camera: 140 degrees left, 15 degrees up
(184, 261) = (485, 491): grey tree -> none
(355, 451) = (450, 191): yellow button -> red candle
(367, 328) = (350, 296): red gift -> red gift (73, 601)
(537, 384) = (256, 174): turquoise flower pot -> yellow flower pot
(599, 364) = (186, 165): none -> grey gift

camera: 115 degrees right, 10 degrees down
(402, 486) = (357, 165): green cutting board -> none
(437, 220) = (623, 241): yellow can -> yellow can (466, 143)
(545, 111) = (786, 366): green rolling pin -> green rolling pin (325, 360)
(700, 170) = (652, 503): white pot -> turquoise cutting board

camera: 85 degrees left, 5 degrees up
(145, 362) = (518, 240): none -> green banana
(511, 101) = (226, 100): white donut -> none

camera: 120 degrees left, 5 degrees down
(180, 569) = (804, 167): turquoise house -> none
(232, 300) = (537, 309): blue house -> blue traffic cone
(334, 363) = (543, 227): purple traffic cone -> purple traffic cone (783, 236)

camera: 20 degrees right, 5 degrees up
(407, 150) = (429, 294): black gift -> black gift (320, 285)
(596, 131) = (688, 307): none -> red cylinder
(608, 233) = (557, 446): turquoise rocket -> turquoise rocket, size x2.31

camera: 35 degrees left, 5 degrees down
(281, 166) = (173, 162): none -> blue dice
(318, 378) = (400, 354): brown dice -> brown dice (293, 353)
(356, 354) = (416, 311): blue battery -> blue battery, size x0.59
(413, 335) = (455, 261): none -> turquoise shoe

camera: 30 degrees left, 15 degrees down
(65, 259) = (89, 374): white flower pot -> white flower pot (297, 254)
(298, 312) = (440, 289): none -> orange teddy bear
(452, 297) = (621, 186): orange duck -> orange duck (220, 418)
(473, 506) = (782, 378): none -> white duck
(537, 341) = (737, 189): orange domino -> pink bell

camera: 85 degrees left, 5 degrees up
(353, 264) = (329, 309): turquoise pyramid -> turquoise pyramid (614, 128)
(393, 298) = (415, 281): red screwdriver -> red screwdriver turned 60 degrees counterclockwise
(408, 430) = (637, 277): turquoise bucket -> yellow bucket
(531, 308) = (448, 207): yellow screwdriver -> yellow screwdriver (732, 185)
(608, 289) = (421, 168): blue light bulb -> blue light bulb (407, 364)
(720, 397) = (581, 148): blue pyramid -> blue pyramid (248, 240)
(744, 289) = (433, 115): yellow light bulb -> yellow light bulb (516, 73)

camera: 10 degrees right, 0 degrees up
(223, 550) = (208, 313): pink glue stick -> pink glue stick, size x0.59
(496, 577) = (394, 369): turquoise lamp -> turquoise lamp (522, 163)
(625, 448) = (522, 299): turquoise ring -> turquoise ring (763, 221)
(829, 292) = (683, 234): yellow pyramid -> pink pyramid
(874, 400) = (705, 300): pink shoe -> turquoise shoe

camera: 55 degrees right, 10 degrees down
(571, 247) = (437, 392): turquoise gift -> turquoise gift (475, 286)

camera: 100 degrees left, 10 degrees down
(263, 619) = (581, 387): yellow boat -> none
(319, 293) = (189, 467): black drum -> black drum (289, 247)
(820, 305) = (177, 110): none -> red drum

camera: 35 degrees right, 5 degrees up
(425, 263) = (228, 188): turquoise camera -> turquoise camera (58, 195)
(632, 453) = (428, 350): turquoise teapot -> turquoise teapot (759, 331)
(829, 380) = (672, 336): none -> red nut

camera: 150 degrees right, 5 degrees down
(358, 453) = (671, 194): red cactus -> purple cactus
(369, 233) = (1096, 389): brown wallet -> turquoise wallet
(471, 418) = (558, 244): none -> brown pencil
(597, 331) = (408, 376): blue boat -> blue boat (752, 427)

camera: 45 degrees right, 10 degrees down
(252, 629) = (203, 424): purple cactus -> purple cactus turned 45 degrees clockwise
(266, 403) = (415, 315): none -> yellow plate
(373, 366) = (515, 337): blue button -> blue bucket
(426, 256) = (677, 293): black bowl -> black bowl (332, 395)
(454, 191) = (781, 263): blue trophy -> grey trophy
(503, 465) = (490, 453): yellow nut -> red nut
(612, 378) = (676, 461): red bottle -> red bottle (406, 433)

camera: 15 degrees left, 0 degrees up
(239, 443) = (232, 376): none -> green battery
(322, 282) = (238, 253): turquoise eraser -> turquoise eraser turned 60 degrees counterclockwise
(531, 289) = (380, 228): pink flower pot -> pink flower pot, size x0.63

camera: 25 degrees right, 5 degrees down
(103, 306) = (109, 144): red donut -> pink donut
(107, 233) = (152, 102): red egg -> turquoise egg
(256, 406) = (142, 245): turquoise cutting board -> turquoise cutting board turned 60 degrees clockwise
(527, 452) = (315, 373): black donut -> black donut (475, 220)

WHAT IS EXPECTED:
Out of the material above, output word for word the line with "(473, 506) = (782, 378): none -> white duck", the line with "(720, 397) = (581, 148): blue", and all lines between them, with nothing else.

REPLY:
(473, 506) = (782, 378): none -> white duck
(537, 341) = (737, 189): orange domino -> pink bell

camera: 85 degrees left, 5 degrees up
(353, 264) = (329, 309): turquoise pyramid -> turquoise pyramid (614, 128)
(393, 298) = (415, 281): red screwdriver -> red screwdriver turned 60 degrees counterclockwise
(408, 430) = (637, 277): turquoise bucket -> yellow bucket
(531, 308) = (448, 207): yellow screwdriver -> yellow screwdriver (732, 185)
(608, 289) = (421, 168): blue light bulb -> blue light bulb (407, 364)
(720, 397) = (581, 148): blue pyramid -> blue pyramid (248, 240)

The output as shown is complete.